# [Problem to solve]
Print the lines below from the line with "DHT2 pin DATA: 4 -> 16" to the line with "DHT2: DHT11 -> DHT22" exactly, keeping both ends, and print no pictures.

# [Supplied data]
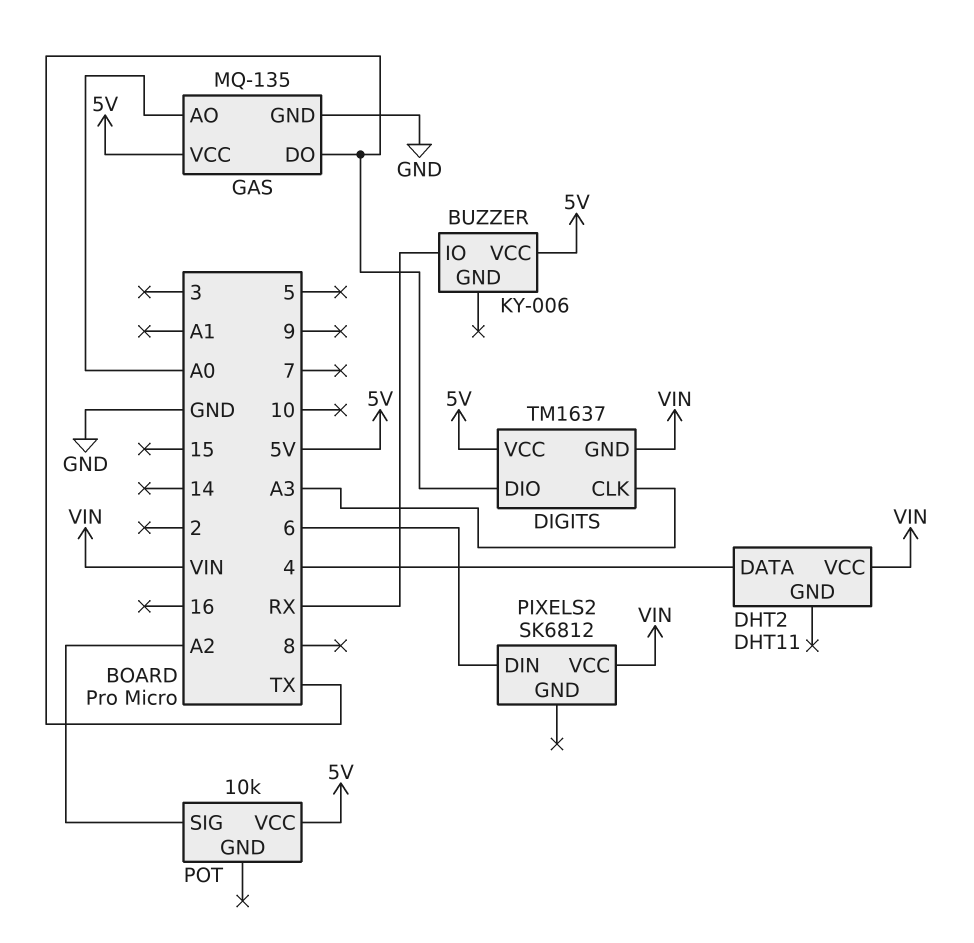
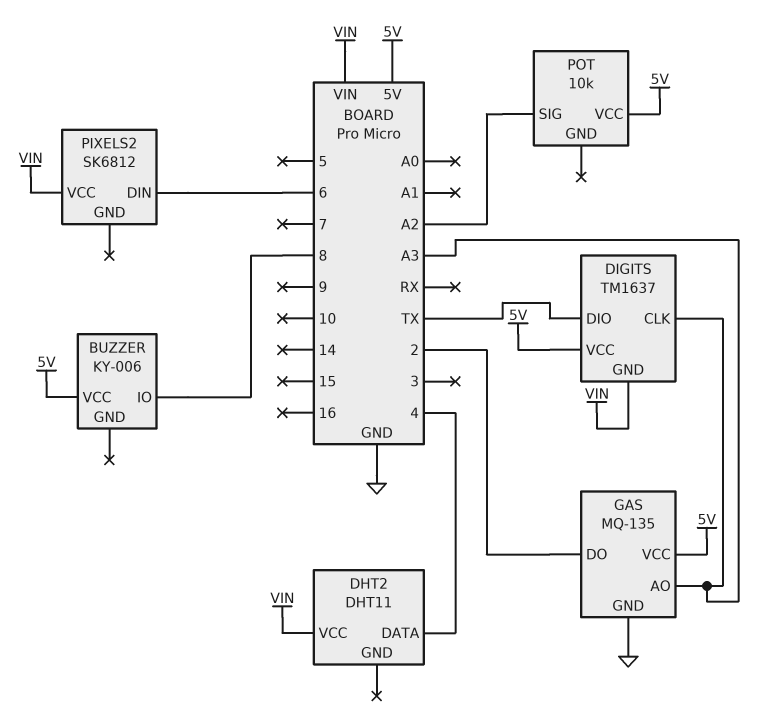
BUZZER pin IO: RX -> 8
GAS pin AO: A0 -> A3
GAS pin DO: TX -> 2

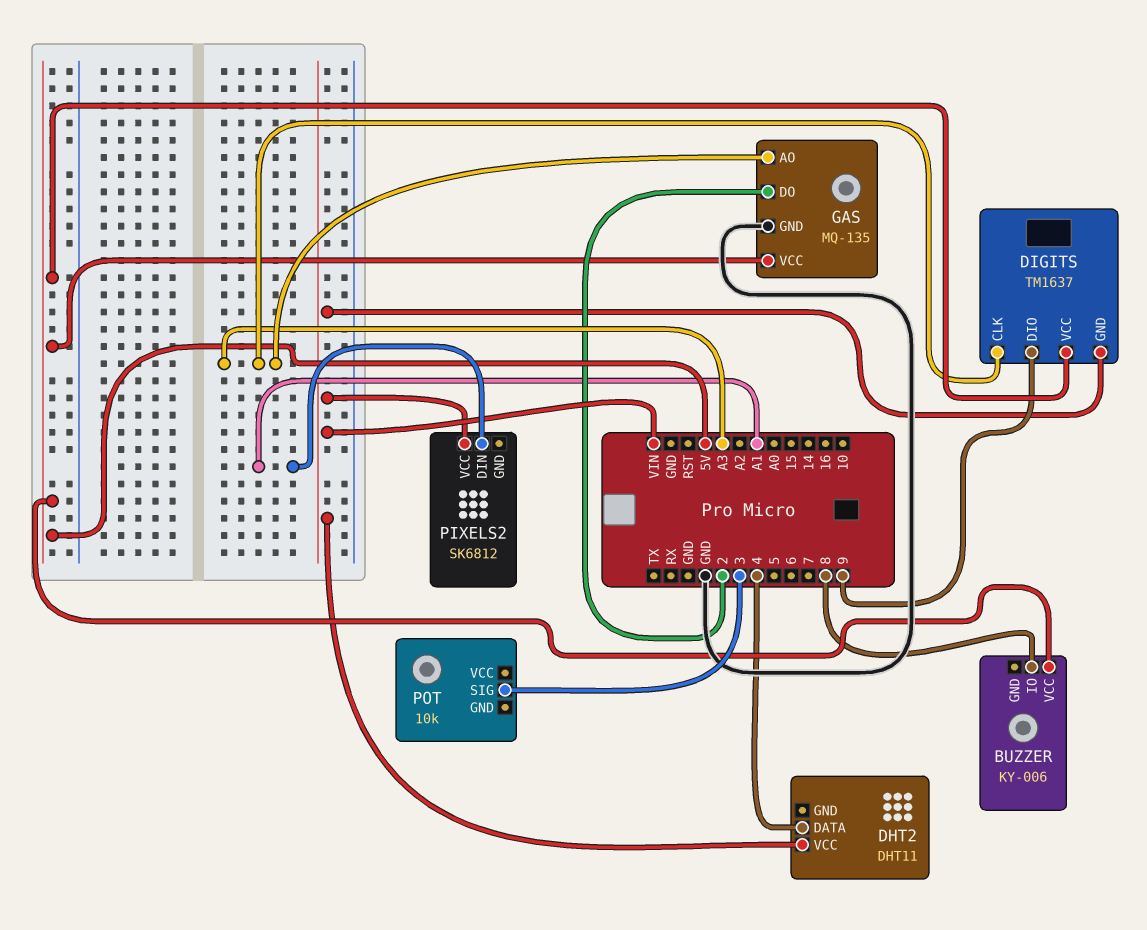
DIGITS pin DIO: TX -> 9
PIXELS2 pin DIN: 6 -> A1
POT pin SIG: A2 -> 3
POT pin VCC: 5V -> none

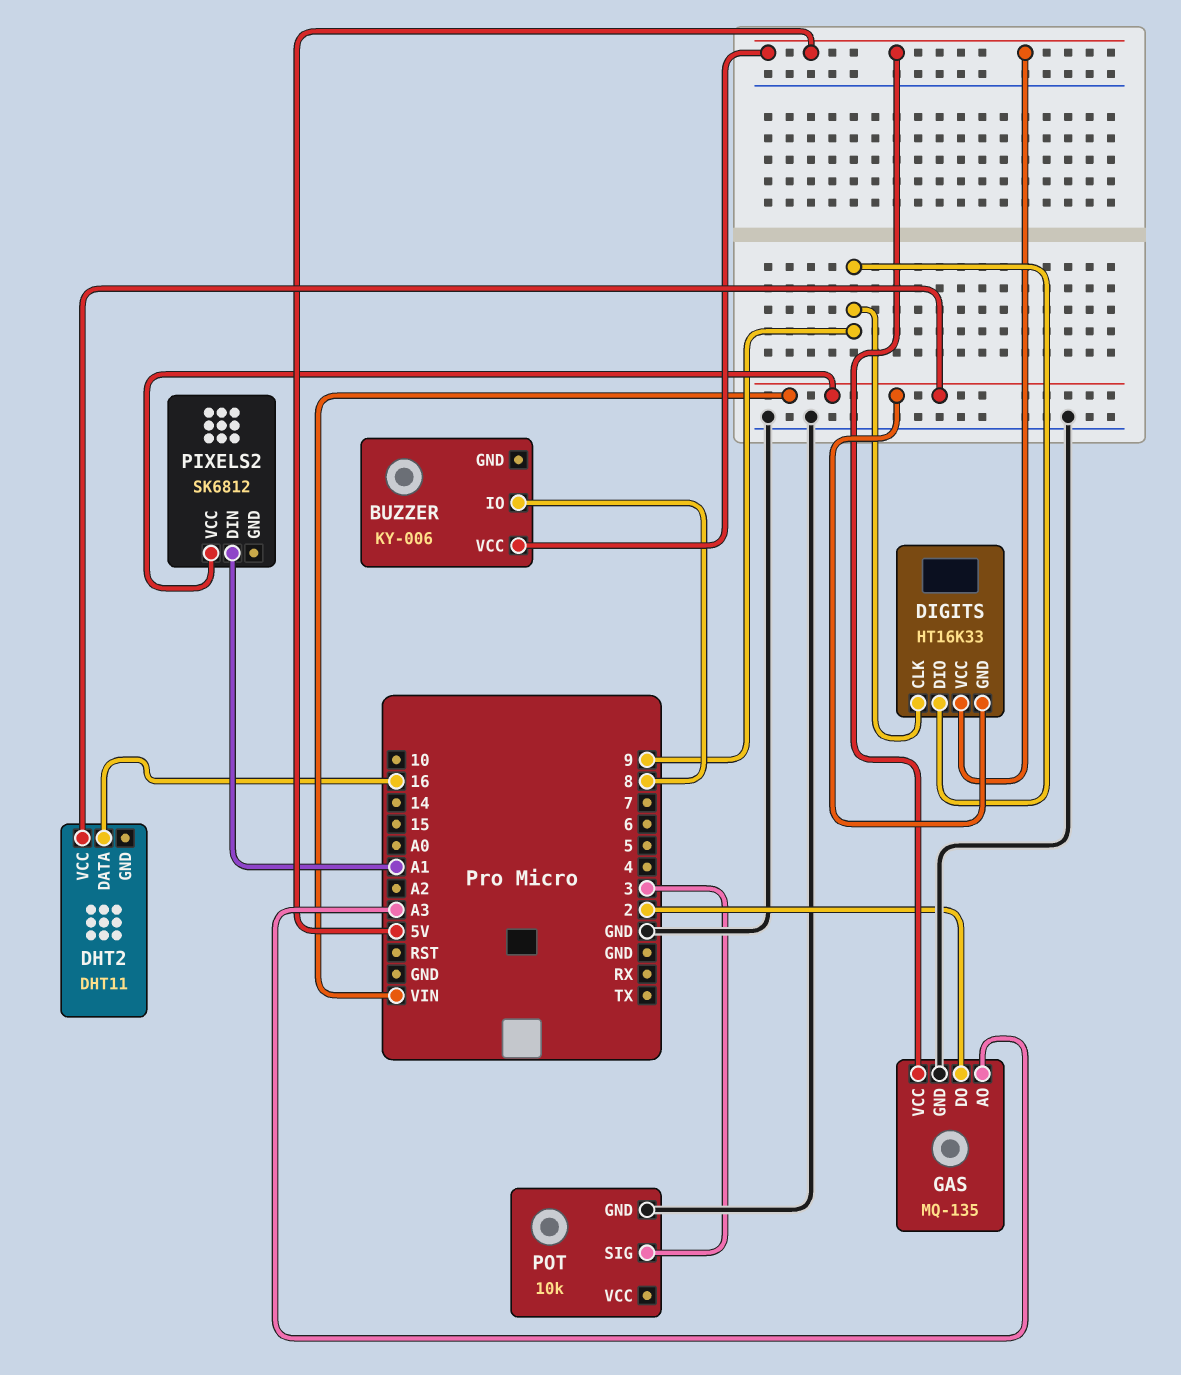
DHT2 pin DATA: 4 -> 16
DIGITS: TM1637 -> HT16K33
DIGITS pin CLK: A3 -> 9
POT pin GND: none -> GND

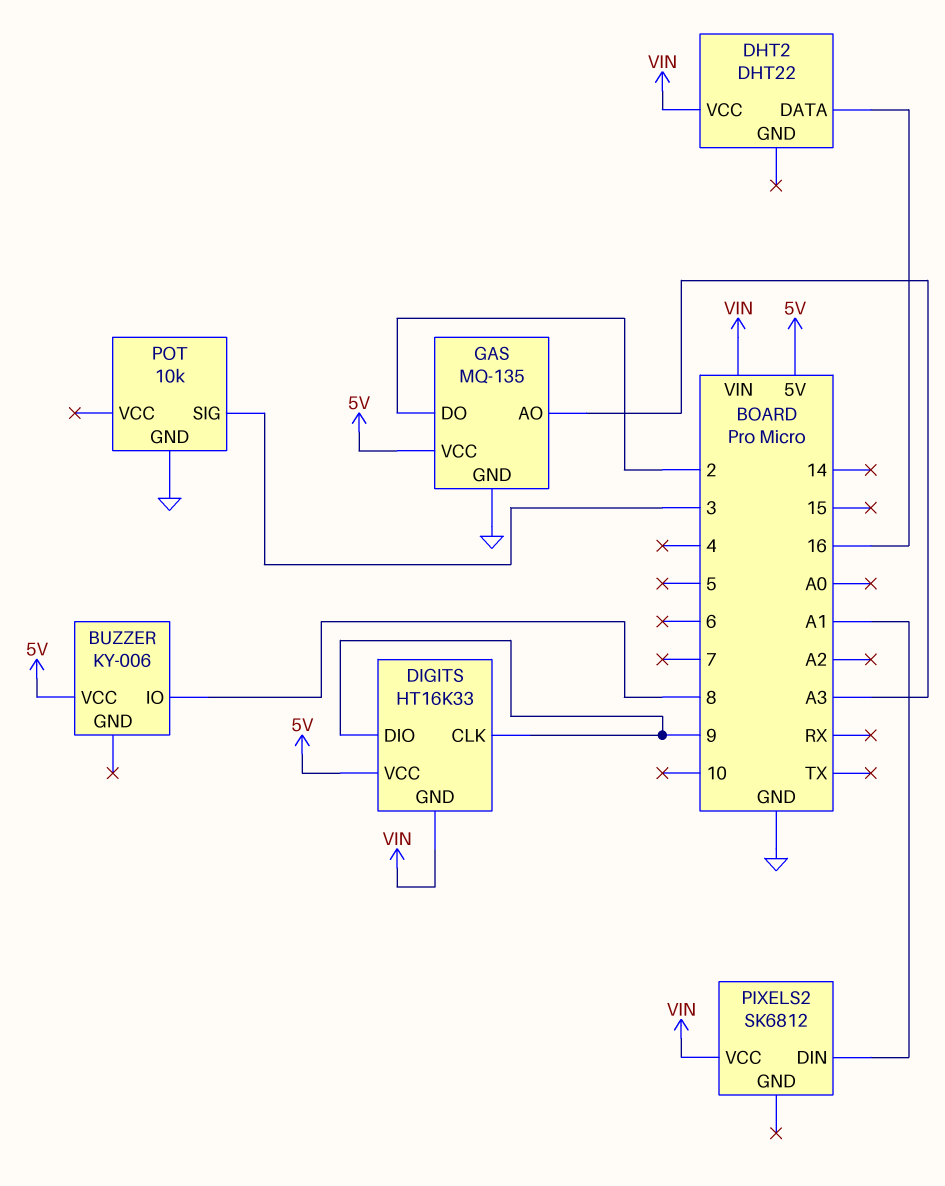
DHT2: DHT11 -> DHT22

* * *

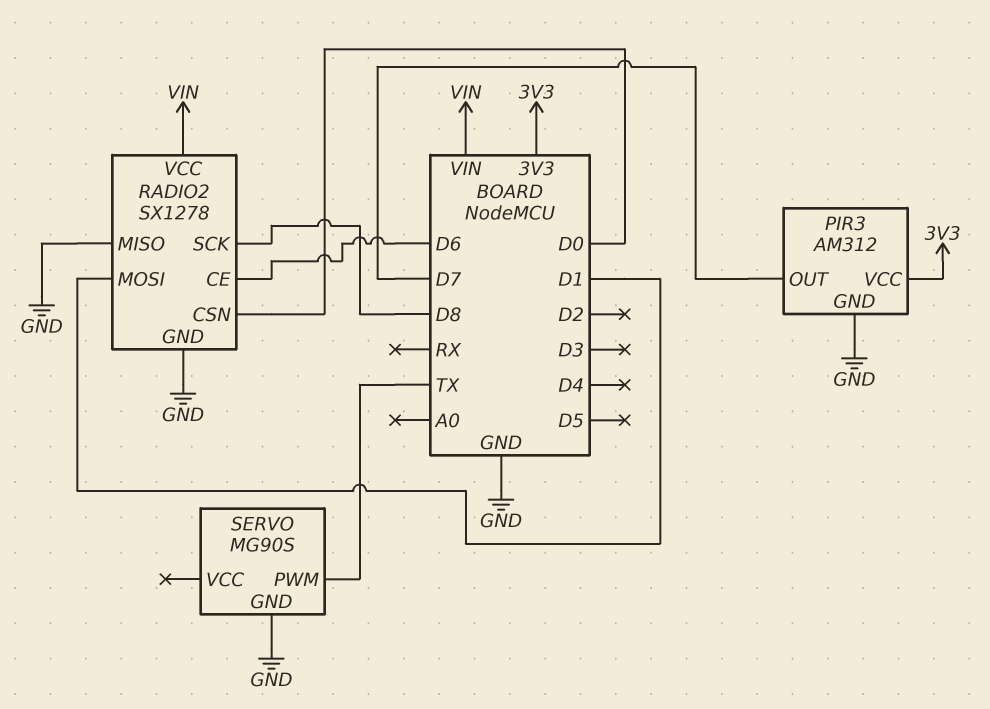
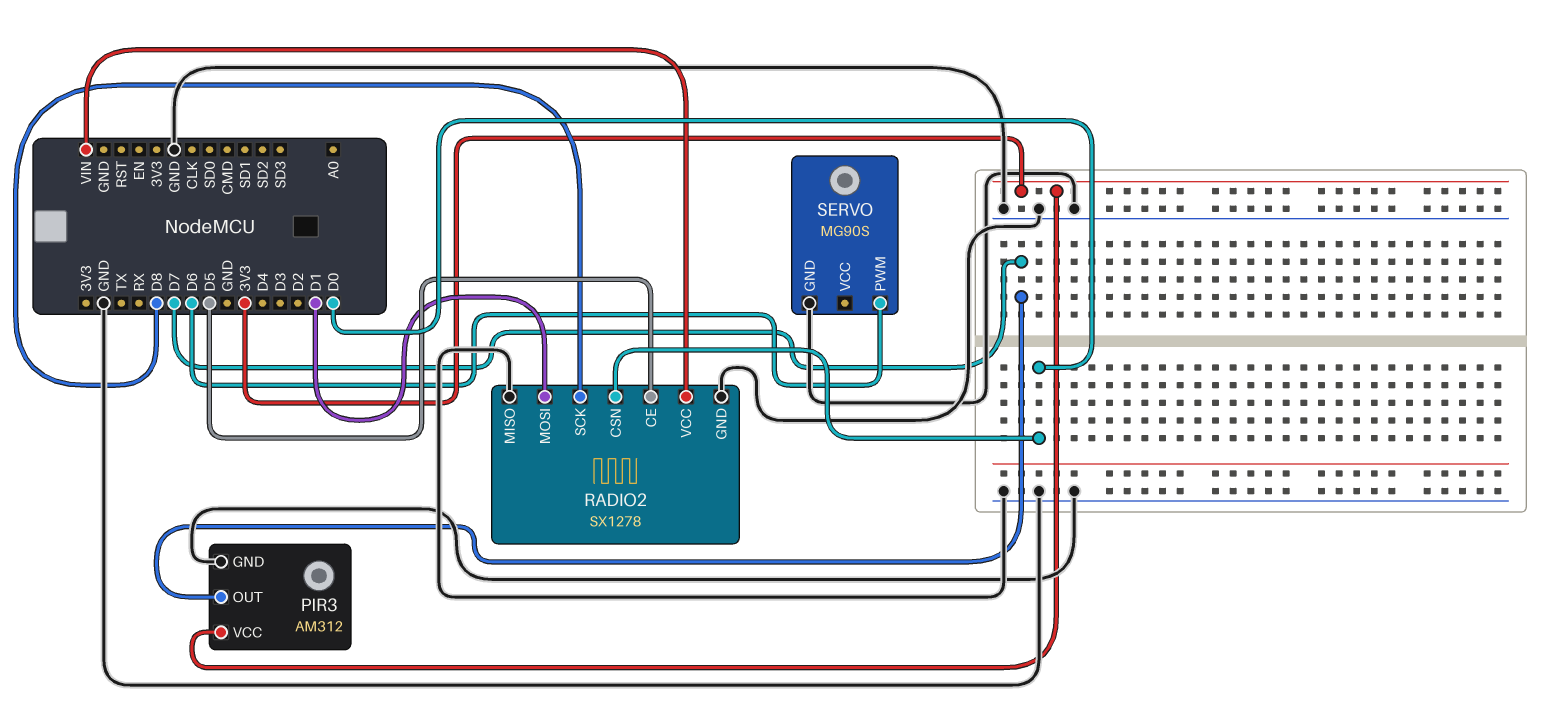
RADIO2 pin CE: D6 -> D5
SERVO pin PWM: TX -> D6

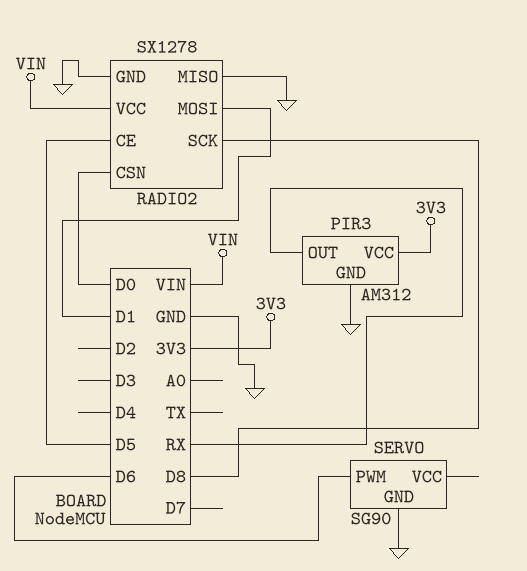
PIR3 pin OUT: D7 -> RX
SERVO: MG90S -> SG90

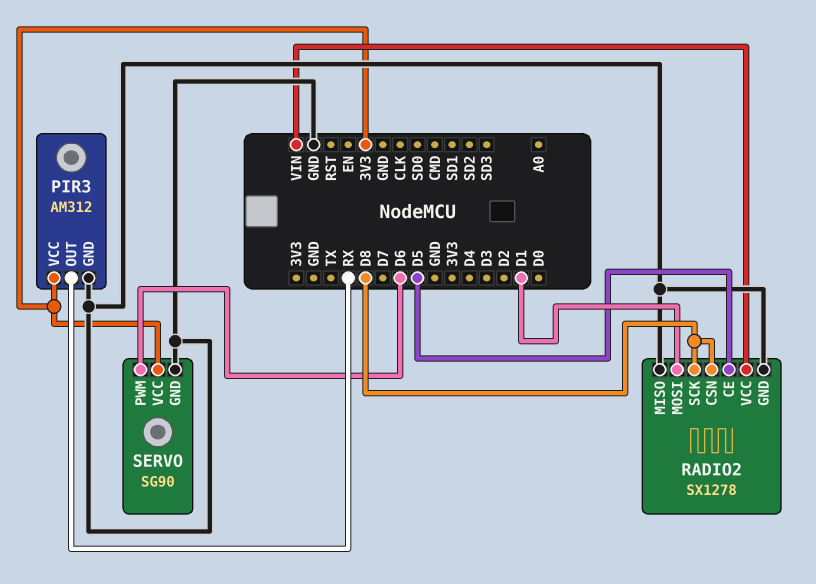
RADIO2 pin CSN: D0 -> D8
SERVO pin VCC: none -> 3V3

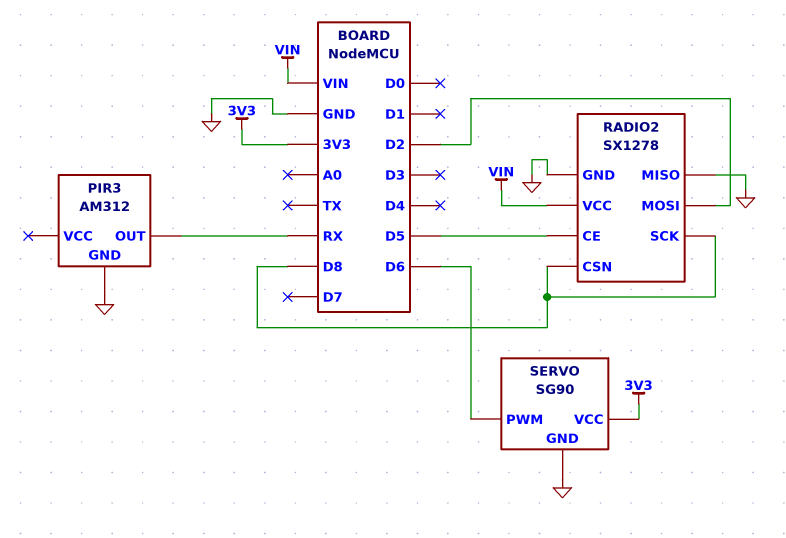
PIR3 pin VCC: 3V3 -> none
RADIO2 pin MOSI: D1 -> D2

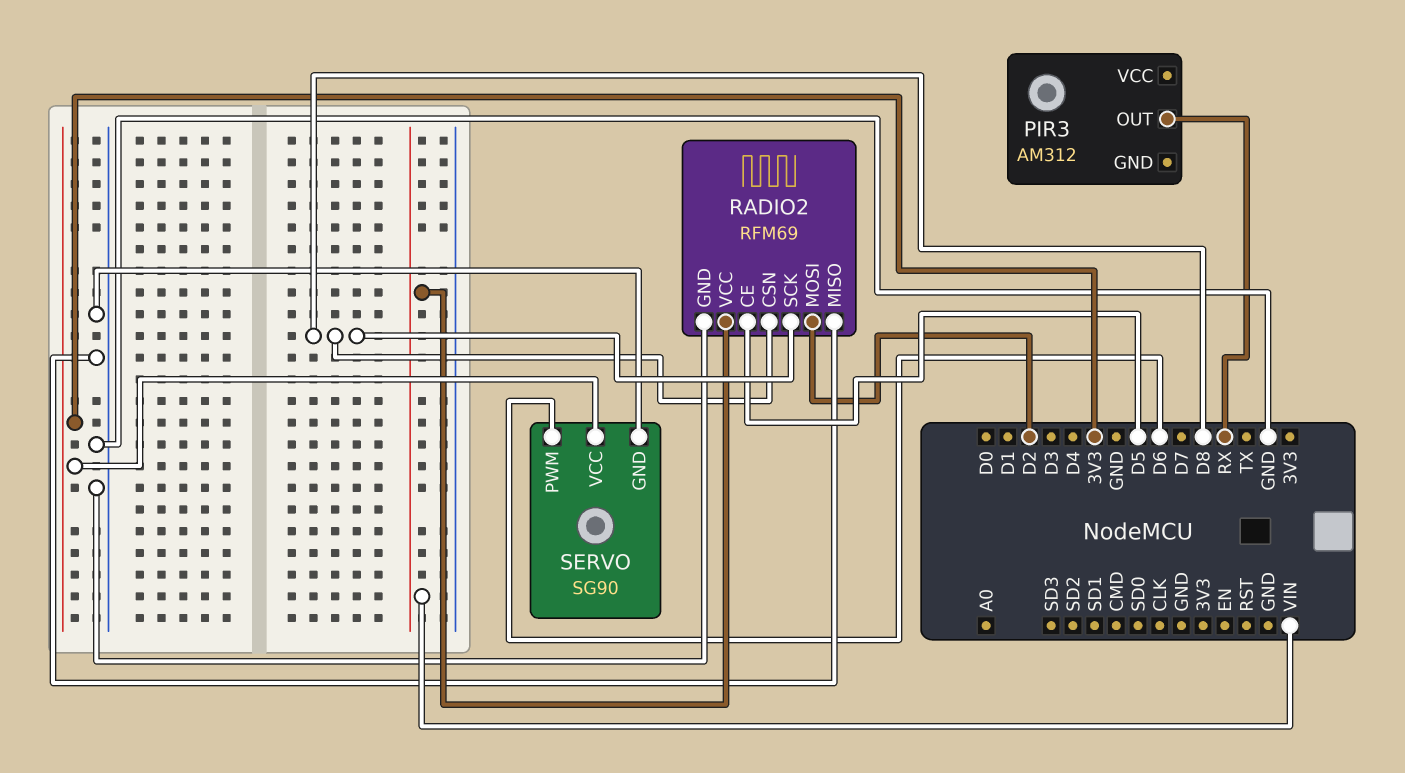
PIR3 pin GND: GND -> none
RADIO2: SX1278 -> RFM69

# [Output below]
DHT2 pin DATA: 4 -> 16
DIGITS: TM1637 -> HT16K33
DIGITS pin CLK: A3 -> 9
POT pin GND: none -> GND

DHT2: DHT11 -> DHT22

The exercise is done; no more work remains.